[ENTRIES PROVIDED Boundary: Start]
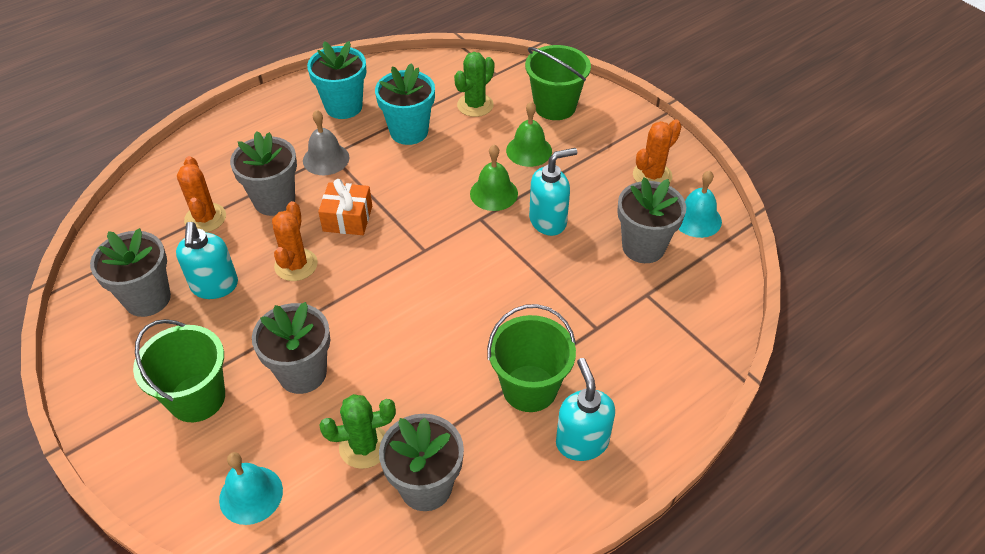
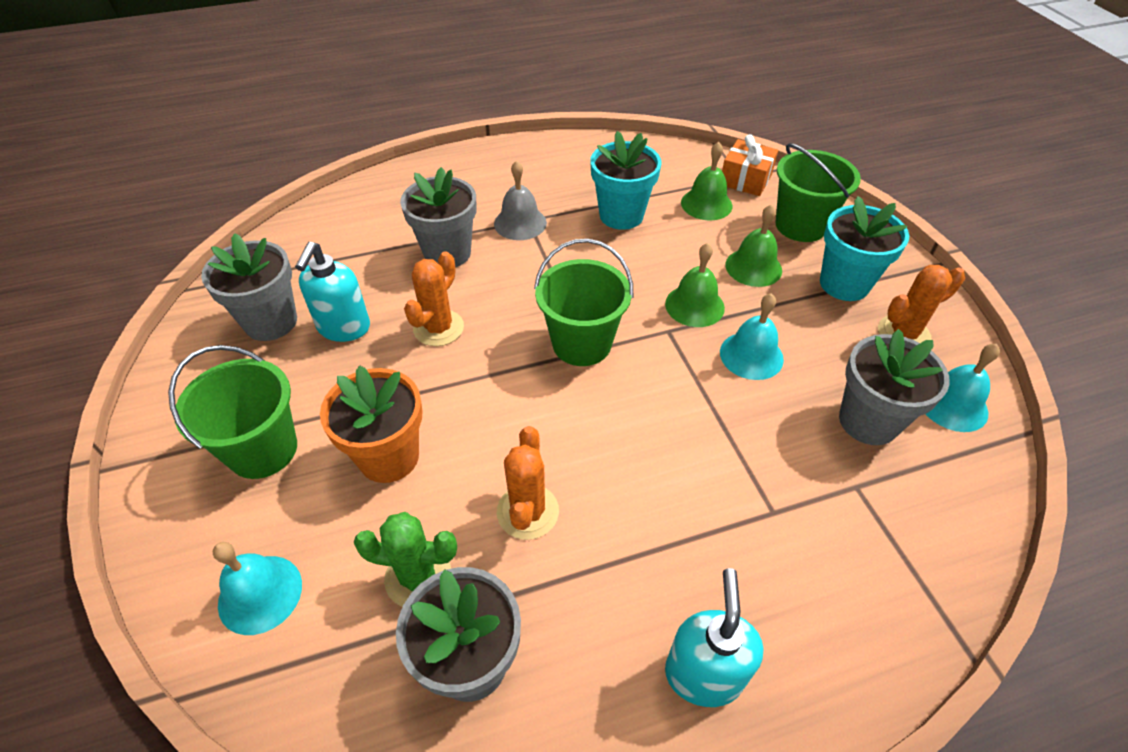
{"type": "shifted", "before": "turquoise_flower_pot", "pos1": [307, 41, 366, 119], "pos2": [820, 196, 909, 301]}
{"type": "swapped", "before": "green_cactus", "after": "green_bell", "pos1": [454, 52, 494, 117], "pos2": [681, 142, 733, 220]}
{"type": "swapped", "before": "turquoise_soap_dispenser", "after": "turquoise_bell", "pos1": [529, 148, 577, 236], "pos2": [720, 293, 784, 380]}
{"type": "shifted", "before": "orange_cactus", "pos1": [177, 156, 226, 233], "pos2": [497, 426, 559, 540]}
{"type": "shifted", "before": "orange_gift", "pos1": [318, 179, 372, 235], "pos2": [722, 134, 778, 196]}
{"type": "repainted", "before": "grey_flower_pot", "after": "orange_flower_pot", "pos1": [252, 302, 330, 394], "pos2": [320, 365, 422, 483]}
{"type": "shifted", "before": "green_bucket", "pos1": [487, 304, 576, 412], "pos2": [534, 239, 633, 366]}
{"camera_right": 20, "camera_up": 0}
[ENTRIES PROVIDED Boundary: End]
**WHAT YOU ARE ASKED TO DO**
Return a copy of each line in the entries that carries the string "swapped".

**YOUR SOLUTION**
{"type": "swapped", "before": "green_cactus", "after": "green_bell", "pos1": [454, 52, 494, 117], "pos2": [681, 142, 733, 220]}
{"type": "swapped", "before": "turquoise_soap_dispenser", "after": "turquoise_bell", "pos1": [529, 148, 577, 236], "pos2": [720, 293, 784, 380]}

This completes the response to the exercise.